Exercise brief » Each line of the data should be transcribed exactly as given.

(Two-scene object counts)
==================================================
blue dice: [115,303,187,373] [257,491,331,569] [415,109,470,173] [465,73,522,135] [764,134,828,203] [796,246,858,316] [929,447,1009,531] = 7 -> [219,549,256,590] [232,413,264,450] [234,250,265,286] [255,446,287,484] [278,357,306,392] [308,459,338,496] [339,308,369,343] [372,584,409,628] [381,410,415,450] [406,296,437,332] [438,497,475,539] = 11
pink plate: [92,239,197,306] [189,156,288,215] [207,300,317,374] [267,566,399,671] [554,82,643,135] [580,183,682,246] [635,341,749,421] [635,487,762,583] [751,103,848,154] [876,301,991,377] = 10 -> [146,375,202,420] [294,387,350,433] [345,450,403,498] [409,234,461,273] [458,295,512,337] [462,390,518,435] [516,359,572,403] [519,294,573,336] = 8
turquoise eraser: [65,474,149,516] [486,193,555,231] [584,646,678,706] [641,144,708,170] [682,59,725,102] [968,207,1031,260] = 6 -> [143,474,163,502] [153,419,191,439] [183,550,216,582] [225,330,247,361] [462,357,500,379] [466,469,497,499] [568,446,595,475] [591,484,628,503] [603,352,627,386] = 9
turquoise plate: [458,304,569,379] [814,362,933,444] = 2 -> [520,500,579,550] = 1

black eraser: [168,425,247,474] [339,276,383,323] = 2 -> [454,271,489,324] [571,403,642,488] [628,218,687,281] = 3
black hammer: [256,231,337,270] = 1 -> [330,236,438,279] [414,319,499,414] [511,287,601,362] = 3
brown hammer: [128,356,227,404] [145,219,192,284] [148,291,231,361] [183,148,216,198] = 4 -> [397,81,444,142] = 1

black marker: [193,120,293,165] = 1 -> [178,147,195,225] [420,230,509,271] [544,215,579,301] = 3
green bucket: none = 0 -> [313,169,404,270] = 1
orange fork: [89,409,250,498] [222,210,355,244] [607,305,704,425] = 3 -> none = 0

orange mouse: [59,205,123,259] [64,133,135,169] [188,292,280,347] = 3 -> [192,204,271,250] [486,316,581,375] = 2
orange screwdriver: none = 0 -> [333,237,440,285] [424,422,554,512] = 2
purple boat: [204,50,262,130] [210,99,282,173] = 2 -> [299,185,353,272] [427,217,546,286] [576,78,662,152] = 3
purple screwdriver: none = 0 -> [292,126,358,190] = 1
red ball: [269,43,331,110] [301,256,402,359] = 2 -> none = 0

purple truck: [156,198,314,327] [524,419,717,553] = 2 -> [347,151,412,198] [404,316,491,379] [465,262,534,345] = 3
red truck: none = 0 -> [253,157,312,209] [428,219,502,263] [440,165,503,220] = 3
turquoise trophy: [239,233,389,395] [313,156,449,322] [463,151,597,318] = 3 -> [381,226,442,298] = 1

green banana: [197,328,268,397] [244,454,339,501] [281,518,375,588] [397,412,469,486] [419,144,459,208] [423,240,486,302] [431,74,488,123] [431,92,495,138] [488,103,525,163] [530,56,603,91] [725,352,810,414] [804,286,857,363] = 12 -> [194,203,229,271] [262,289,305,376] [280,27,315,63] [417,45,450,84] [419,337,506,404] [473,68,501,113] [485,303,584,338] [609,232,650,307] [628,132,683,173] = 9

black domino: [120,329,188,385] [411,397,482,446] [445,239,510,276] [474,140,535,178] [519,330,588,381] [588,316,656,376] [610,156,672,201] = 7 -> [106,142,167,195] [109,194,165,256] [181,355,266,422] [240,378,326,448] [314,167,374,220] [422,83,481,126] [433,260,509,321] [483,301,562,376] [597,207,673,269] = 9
==================================================
Exercise result »
blue dice: [115,303,187,373] [257,491,331,569] [415,109,470,173] [465,73,522,135] [764,134,828,203] [796,246,858,316] [929,447,1009,531] = 7 -> [219,549,256,590] [232,413,264,450] [234,250,265,286] [255,446,287,484] [278,357,306,392] [308,459,338,496] [339,308,369,343] [372,584,409,628] [381,410,415,450] [406,296,437,332] [438,497,475,539] = 11
pink plate: [92,239,197,306] [189,156,288,215] [207,300,317,374] [267,566,399,671] [554,82,643,135] [580,183,682,246] [635,341,749,421] [635,487,762,583] [751,103,848,154] [876,301,991,377] = 10 -> [146,375,202,420] [294,387,350,433] [345,450,403,498] [409,234,461,273] [458,295,512,337] [462,390,518,435] [516,359,572,403] [519,294,573,336] = 8
turquoise eraser: [65,474,149,516] [486,193,555,231] [584,646,678,706] [641,144,708,170] [682,59,725,102] [968,207,1031,260] = 6 -> [143,474,163,502] [153,419,191,439] [183,550,216,582] [225,330,247,361] [462,357,500,379] [466,469,497,499] [568,446,595,475] [591,484,628,503] [603,352,627,386] = 9
turquoise plate: [458,304,569,379] [814,362,933,444] = 2 -> [520,500,579,550] = 1

black eraser: [168,425,247,474] [339,276,383,323] = 2 -> [454,271,489,324] [571,403,642,488] [628,218,687,281] = 3
black hammer: [256,231,337,270] = 1 -> [330,236,438,279] [414,319,499,414] [511,287,601,362] = 3
brown hammer: [128,356,227,404] [145,219,192,284] [148,291,231,361] [183,148,216,198] = 4 -> [397,81,444,142] = 1

black marker: [193,120,293,165] = 1 -> [178,147,195,225] [420,230,509,271] [544,215,579,301] = 3
green bucket: none = 0 -> [313,169,404,270] = 1
orange fork: [89,409,250,498] [222,210,355,244] [607,305,704,425] = 3 -> none = 0

orange mouse: [59,205,123,259] [64,133,135,169] [188,292,280,347] = 3 -> [192,204,271,250] [486,316,581,375] = 2
orange screwdriver: none = 0 -> [333,237,440,285] [424,422,554,512] = 2
purple boat: [204,50,262,130] [210,99,282,173] = 2 -> [299,185,353,272] [427,217,546,286] [576,78,662,152] = 3
purple screwdriver: none = 0 -> [292,126,358,190] = 1
red ball: [269,43,331,110] [301,256,402,359] = 2 -> none = 0

purple truck: [156,198,314,327] [524,419,717,553] = 2 -> [347,151,412,198] [404,316,491,379] [465,262,534,345] = 3
red truck: none = 0 -> [253,157,312,209] [428,219,502,263] [440,165,503,220] = 3
turquoise trophy: [239,233,389,395] [313,156,449,322] [463,151,597,318] = 3 -> [381,226,442,298] = 1

green banana: [197,328,268,397] [244,454,339,501] [281,518,375,588] [397,412,469,486] [419,144,459,208] [423,240,486,302] [431,74,488,123] [431,92,495,138] [488,103,525,163] [530,56,603,91] [725,352,810,414] [804,286,857,363] = 12 -> [194,203,229,271] [262,289,305,376] [280,27,315,63] [417,45,450,84] [419,337,506,404] [473,68,501,113] [485,303,584,338] [609,232,650,307] [628,132,683,173] = 9

black domino: [120,329,188,385] [411,397,482,446] [445,239,510,276] [474,140,535,178] [519,330,588,381] [588,316,656,376] [610,156,672,201] = 7 -> [106,142,167,195] [109,194,165,256] [181,355,266,422] [240,378,326,448] [314,167,374,220] [422,83,481,126] [433,260,509,321] [483,301,562,376] [597,207,673,269] = 9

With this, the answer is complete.